◆ WHAT YOU ARE ASKED TO DO: Could you reproduce the lines below from the one with "SONAR3 pin ECHO: D0 -> D5" through the one with "MATRIX3 pin DIN: none -> TX"? Keep both ends and add nothing.

◆ GIVEN RECORDS:
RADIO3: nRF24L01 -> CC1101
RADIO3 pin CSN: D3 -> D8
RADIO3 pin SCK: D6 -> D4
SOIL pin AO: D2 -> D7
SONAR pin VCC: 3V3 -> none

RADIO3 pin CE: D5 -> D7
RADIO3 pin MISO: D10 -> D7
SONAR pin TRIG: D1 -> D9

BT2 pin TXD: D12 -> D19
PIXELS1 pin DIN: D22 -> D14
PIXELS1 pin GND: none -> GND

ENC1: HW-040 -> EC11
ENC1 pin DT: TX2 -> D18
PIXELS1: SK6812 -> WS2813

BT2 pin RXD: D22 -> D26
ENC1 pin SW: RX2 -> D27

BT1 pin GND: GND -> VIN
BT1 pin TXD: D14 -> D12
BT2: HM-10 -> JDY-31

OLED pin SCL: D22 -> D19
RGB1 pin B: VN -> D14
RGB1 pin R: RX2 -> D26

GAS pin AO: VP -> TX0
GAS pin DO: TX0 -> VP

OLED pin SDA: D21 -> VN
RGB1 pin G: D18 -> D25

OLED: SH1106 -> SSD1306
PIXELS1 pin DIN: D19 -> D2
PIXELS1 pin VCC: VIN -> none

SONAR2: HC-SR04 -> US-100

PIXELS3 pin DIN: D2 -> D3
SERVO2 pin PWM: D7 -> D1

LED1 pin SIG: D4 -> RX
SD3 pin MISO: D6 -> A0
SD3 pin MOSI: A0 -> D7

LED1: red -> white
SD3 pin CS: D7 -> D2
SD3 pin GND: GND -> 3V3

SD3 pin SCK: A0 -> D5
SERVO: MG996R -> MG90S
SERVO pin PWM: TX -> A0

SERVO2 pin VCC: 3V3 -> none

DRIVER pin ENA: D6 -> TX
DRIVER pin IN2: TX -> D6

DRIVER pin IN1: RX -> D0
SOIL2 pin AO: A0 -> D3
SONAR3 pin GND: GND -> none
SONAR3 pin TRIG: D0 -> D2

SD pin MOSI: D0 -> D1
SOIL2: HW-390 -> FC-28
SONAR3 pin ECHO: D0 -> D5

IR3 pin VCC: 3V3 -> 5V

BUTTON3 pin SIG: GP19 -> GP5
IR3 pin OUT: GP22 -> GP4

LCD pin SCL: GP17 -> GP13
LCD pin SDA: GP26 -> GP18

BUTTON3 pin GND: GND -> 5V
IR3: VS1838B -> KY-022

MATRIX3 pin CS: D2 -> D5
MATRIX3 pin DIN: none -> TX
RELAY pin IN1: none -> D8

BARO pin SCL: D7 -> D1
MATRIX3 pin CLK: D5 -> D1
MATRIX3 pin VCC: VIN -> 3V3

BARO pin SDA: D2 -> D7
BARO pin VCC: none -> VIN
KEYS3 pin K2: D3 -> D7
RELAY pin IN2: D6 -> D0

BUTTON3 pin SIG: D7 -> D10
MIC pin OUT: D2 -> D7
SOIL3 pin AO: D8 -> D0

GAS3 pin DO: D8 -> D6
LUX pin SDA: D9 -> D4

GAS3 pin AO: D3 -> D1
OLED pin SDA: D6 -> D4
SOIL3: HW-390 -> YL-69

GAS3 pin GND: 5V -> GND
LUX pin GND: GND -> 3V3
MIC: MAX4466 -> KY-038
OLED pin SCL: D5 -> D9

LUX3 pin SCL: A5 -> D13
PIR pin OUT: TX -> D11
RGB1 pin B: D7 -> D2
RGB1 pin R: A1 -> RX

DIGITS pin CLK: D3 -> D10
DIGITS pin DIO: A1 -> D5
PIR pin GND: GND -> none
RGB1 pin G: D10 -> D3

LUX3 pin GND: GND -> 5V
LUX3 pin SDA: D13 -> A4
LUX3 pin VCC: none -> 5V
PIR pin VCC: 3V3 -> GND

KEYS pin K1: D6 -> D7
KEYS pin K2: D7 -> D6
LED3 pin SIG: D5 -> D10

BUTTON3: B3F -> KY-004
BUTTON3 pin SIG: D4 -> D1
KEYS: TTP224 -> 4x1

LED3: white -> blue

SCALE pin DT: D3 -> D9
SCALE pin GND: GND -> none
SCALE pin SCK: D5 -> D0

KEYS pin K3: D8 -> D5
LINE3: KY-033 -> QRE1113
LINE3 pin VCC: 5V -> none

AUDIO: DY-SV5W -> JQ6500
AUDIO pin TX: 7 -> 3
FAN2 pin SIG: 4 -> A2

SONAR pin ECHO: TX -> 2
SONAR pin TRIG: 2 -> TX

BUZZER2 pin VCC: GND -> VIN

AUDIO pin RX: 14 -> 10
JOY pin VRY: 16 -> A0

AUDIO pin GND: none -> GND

◆ EXERCISE ANSWER:
SONAR3 pin ECHO: D0 -> D5

IR3 pin VCC: 3V3 -> 5V

BUTTON3 pin SIG: GP19 -> GP5
IR3 pin OUT: GP22 -> GP4

LCD pin SCL: GP17 -> GP13
LCD pin SDA: GP26 -> GP18

BUTTON3 pin GND: GND -> 5V
IR3: VS1838B -> KY-022

MATRIX3 pin CS: D2 -> D5
MATRIX3 pin DIN: none -> TX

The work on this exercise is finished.